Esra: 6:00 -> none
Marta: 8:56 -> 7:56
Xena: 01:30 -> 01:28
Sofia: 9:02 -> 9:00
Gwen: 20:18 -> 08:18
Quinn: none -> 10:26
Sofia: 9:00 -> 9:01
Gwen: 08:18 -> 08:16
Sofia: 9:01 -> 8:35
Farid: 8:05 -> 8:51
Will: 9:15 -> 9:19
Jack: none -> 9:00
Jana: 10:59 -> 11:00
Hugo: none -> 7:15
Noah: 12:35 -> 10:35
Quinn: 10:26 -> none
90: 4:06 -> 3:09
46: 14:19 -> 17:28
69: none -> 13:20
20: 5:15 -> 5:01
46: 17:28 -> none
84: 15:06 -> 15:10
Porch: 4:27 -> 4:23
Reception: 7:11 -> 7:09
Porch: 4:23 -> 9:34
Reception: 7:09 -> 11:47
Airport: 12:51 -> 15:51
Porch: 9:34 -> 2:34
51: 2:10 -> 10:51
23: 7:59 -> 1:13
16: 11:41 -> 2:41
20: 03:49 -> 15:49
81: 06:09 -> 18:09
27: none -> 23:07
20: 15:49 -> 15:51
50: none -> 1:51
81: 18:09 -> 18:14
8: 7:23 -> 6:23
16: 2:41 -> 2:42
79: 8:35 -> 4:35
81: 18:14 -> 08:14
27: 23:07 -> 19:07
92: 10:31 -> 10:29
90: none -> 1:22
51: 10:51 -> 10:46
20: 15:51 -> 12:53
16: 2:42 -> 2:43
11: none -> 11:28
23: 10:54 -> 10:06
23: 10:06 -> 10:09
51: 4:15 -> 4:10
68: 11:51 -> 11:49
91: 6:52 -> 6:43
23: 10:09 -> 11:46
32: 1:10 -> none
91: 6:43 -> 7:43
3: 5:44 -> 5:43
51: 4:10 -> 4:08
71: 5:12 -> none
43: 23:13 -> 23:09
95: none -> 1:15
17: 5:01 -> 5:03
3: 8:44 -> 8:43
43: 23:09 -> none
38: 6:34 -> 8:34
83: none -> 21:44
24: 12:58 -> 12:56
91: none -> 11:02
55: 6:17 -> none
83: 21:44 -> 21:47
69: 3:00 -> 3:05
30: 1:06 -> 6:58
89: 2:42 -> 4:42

━━━

§ Aim of the exercise:
Update the records by writing out every line again, replacing "Porch" with "Terrace" and leaving everything else unchanged.

§ Final result:
Esra: 6:00 -> none
Marta: 8:56 -> 7:56
Xena: 01:30 -> 01:28
Sofia: 9:02 -> 9:00
Gwen: 20:18 -> 08:18
Quinn: none -> 10:26
Sofia: 9:00 -> 9:01
Gwen: 08:18 -> 08:16
Sofia: 9:01 -> 8:35
Farid: 8:05 -> 8:51
Will: 9:15 -> 9:19
Jack: none -> 9:00
Jana: 10:59 -> 11:00
Hugo: none -> 7:15
Noah: 12:35 -> 10:35
Quinn: 10:26 -> none
90: 4:06 -> 3:09
46: 14:19 -> 17:28
69: none -> 13:20
20: 5:15 -> 5:01
46: 17:28 -> none
84: 15:06 -> 15:10
Terrace: 4:27 -> 4:23
Reception: 7:11 -> 7:09
Terrace: 4:23 -> 9:34
Reception: 7:09 -> 11:47
Airport: 12:51 -> 15:51
Terrace: 9:34 -> 2:34
51: 2:10 -> 10:51
23: 7:59 -> 1:13
16: 11:41 -> 2:41
20: 03:49 -> 15:49
81: 06:09 -> 18:09
27: none -> 23:07
20: 15:49 -> 15:51
50: none -> 1:51
81: 18:09 -> 18:14
8: 7:23 -> 6:23
16: 2:41 -> 2:42
79: 8:35 -> 4:35
81: 18:14 -> 08:14
27: 23:07 -> 19:07
92: 10:31 -> 10:29
90: none -> 1:22
51: 10:51 -> 10:46
20: 15:51 -> 12:53
16: 2:42 -> 2:43
11: none -> 11:28
23: 10:54 -> 10:06
23: 10:06 -> 10:09
51: 4:15 -> 4:10
68: 11:51 -> 11:49
91: 6:52 -> 6:43
23: 10:09 -> 11:46
32: 1:10 -> none
91: 6:43 -> 7:43
3: 5:44 -> 5:43
51: 4:10 -> 4:08
71: 5:12 -> none
43: 23:13 -> 23:09
95: none -> 1:15
17: 5:01 -> 5:03
3: 8:44 -> 8:43
43: 23:09 -> none
38: 6:34 -> 8:34
83: none -> 21:44
24: 12:58 -> 12:56
91: none -> 11:02
55: 6:17 -> none
83: 21:44 -> 21:47
69: 3:00 -> 3:05
30: 1:06 -> 6:58
89: 2:42 -> 4:42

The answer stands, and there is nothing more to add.